→ About this task
Transcribe the data verbatim and drop its images.

→ Version difference data

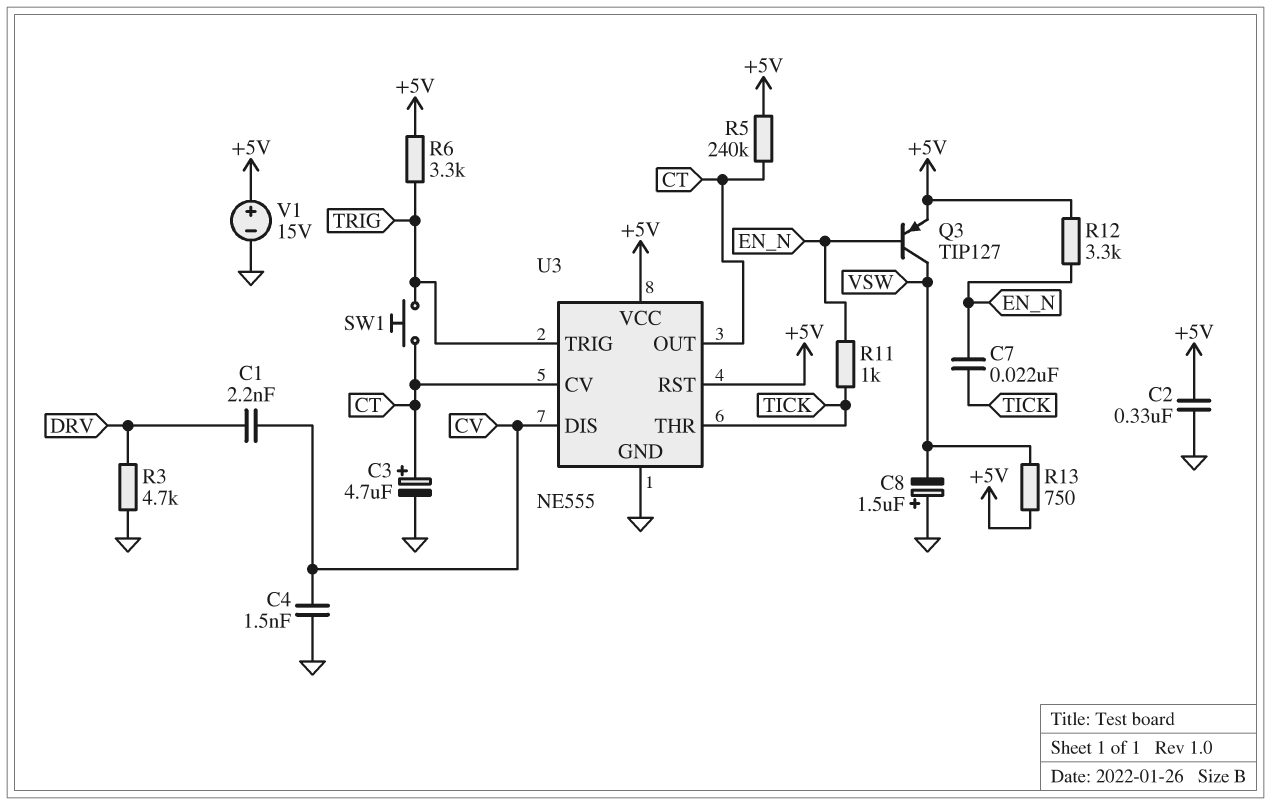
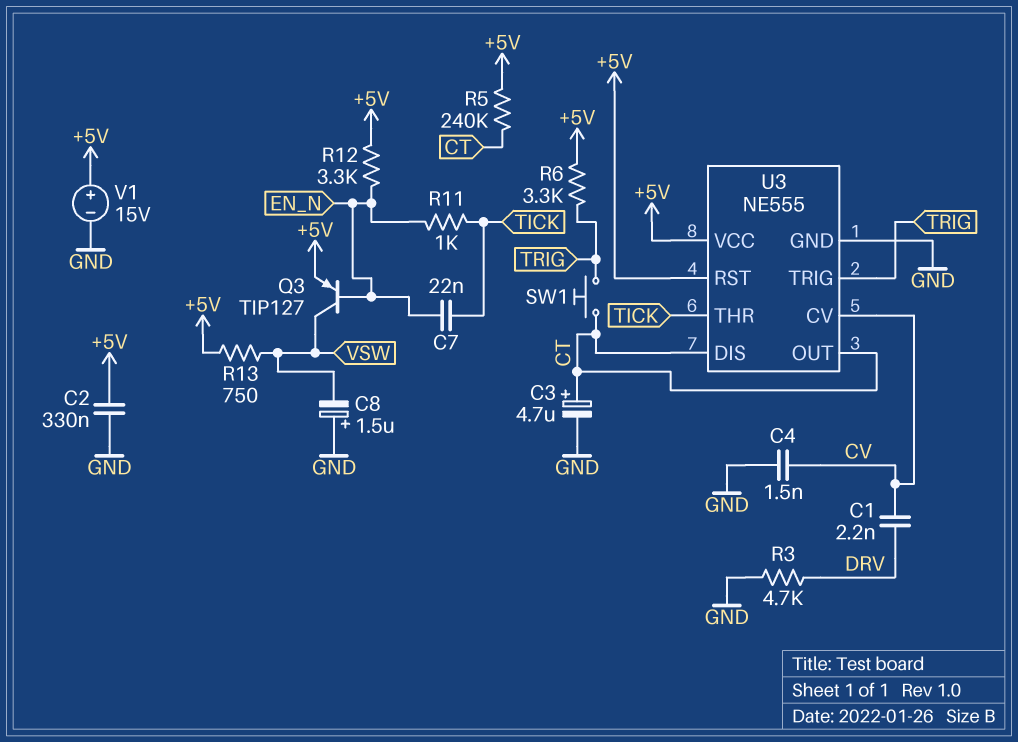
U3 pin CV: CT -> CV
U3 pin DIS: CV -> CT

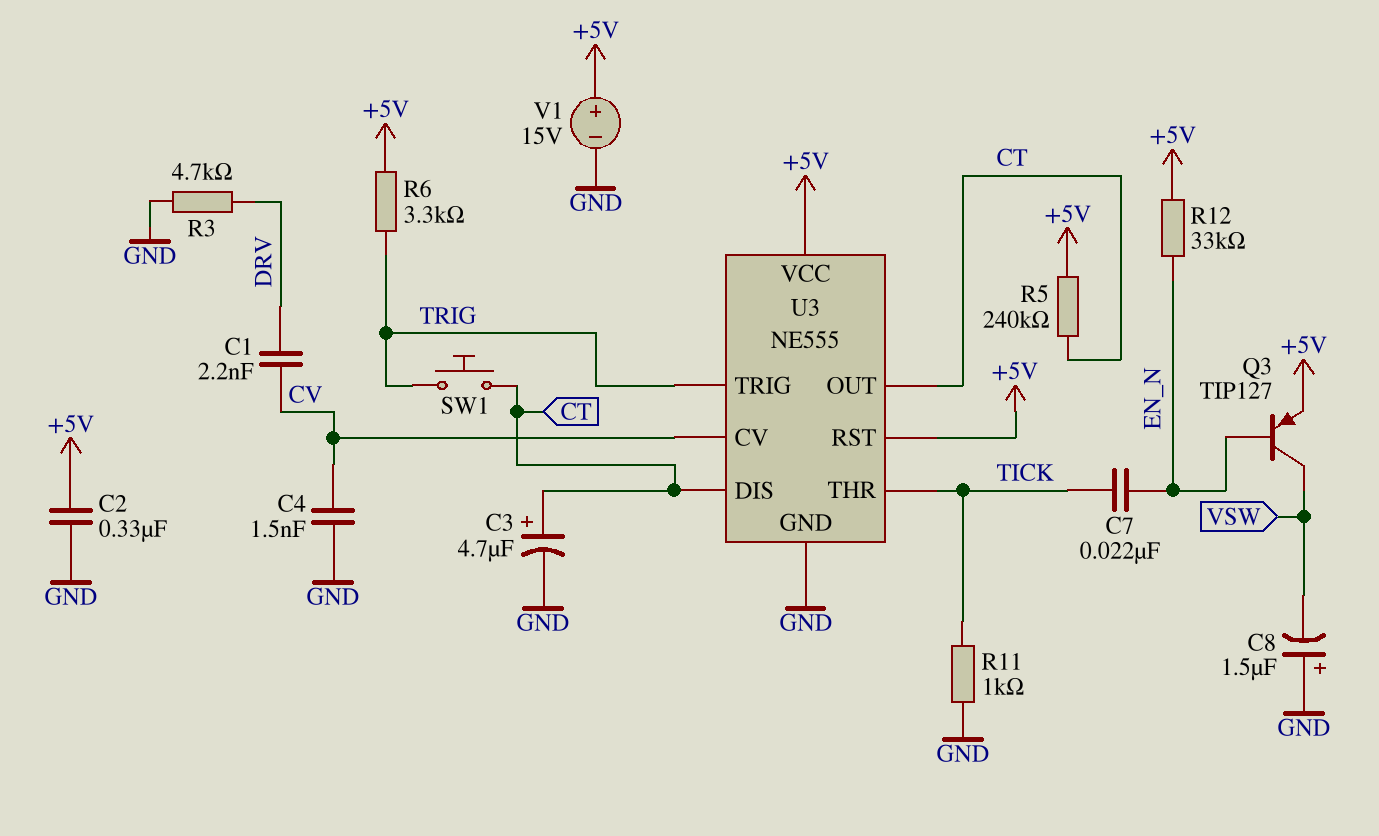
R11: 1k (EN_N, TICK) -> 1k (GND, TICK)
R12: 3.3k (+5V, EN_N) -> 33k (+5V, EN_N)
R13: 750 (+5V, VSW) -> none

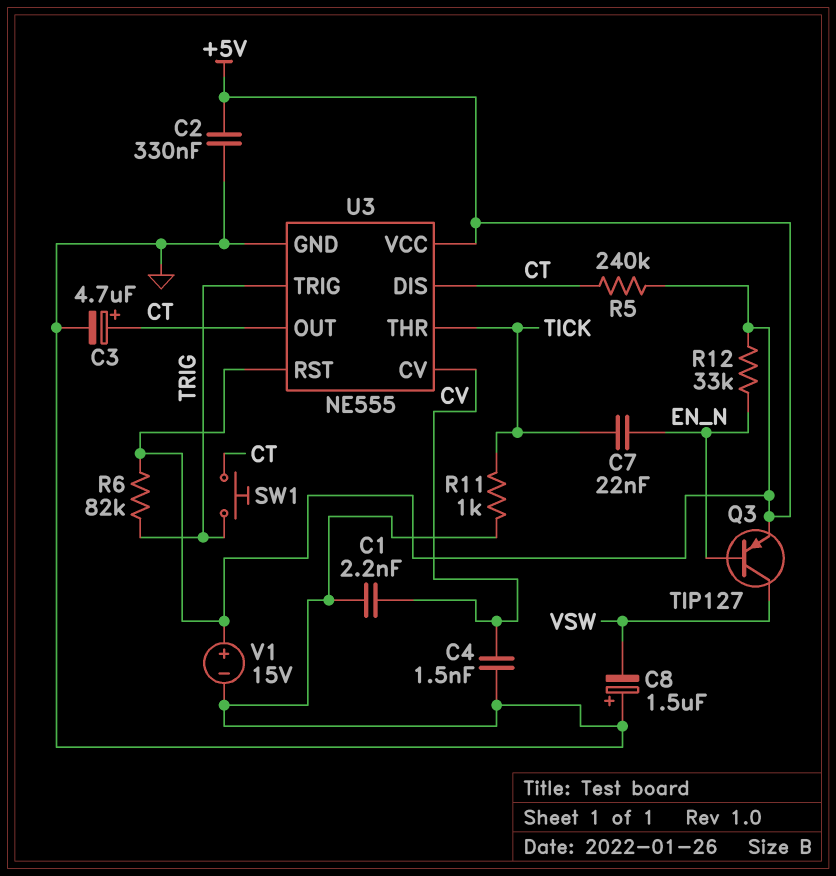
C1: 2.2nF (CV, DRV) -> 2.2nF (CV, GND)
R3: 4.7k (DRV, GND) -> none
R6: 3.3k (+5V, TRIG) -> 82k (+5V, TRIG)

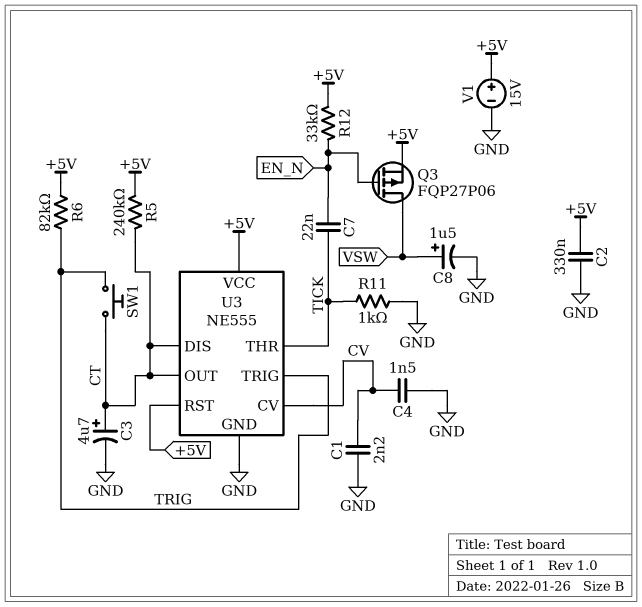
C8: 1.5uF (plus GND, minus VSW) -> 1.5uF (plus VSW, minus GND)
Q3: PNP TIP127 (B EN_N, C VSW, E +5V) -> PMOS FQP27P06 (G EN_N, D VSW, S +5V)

→ Exercise response
U3 pin CV: CT -> CV
U3 pin DIS: CV -> CT

R11: 1k (EN_N, TICK) -> 1k (GND, TICK)
R12: 3.3k (+5V, EN_N) -> 33k (+5V, EN_N)
R13: 750 (+5V, VSW) -> none

C1: 2.2nF (CV, DRV) -> 2.2nF (CV, GND)
R3: 4.7k (DRV, GND) -> none
R6: 3.3k (+5V, TRIG) -> 82k (+5V, TRIG)

C8: 1.5uF (plus GND, minus VSW) -> 1.5uF (plus VSW, minus GND)
Q3: PNP TIP127 (B EN_N, C VSW, E +5V) -> PMOS FQP27P06 (G EN_N, D VSW, S +5V)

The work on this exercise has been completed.